TASK REQUIREMENTS — Scan the records for lines with the word "VCTRL", and copy every such line.

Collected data
══════

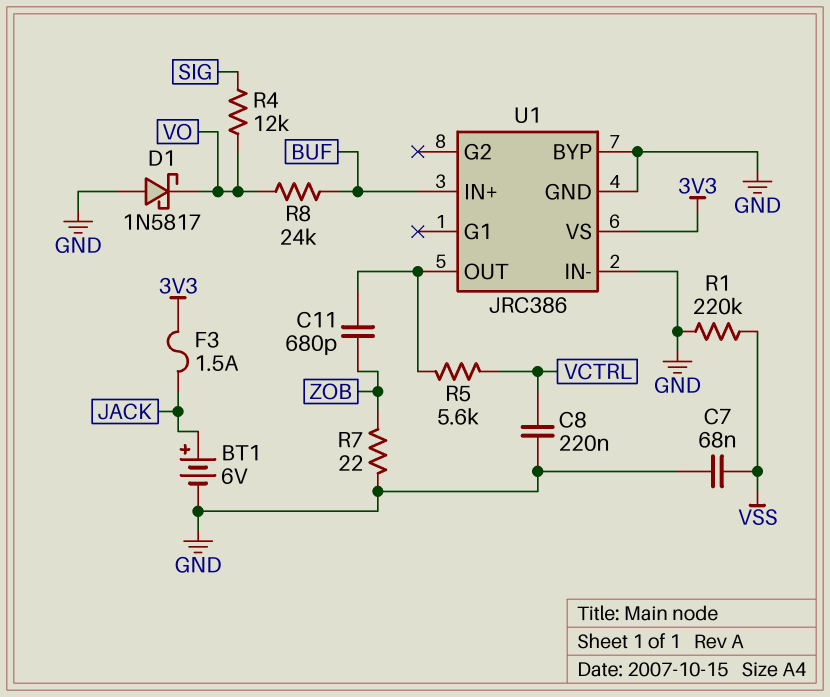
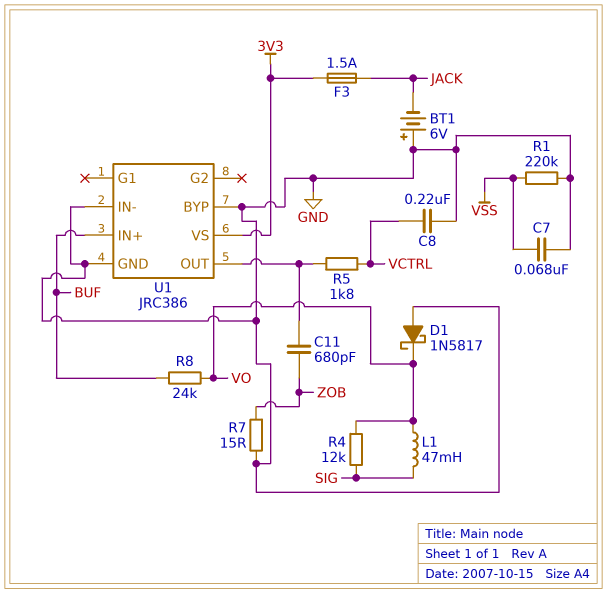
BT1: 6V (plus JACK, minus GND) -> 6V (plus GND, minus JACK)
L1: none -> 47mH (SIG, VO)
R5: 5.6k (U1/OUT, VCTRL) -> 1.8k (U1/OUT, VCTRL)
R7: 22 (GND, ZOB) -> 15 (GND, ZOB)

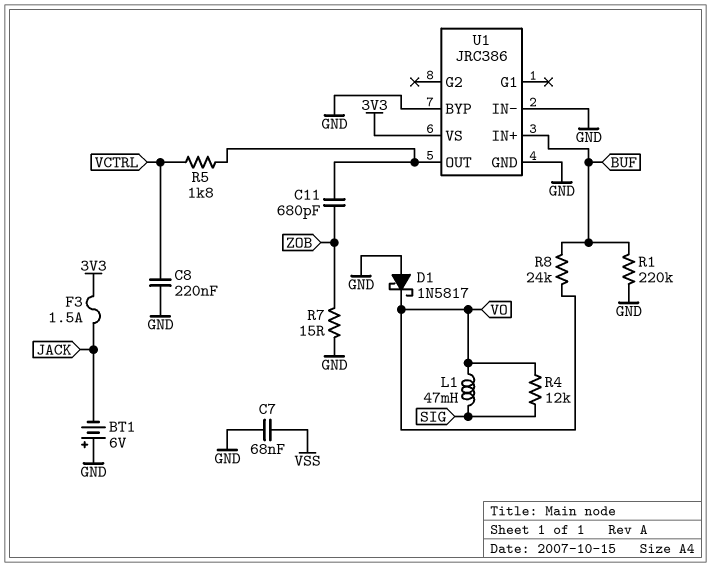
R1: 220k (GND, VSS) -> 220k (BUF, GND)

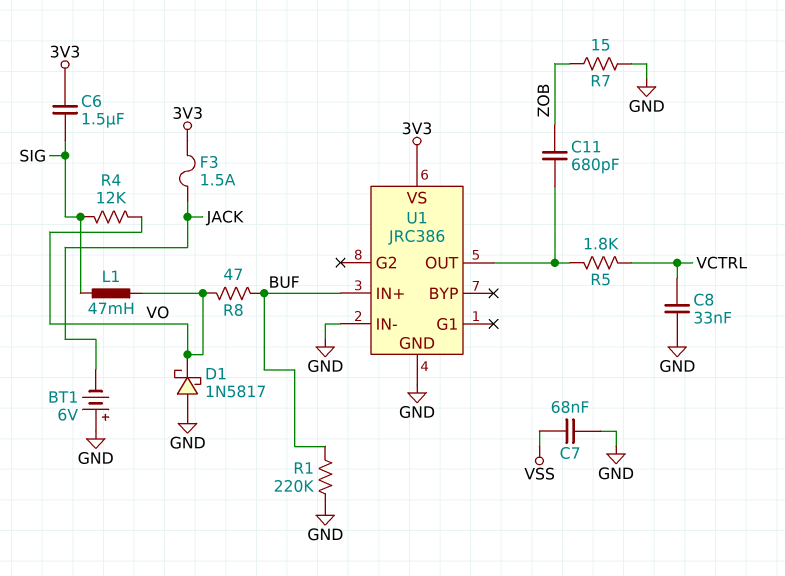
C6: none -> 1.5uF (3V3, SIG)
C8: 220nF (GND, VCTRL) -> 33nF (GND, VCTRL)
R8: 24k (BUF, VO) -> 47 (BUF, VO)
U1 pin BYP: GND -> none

══════

TASK OUTPUT —
R5: 5.6k (U1/OUT, VCTRL) -> 1.8k (U1/OUT, VCTRL)
C8: 220nF (GND, VCTRL) -> 33nF (GND, VCTRL)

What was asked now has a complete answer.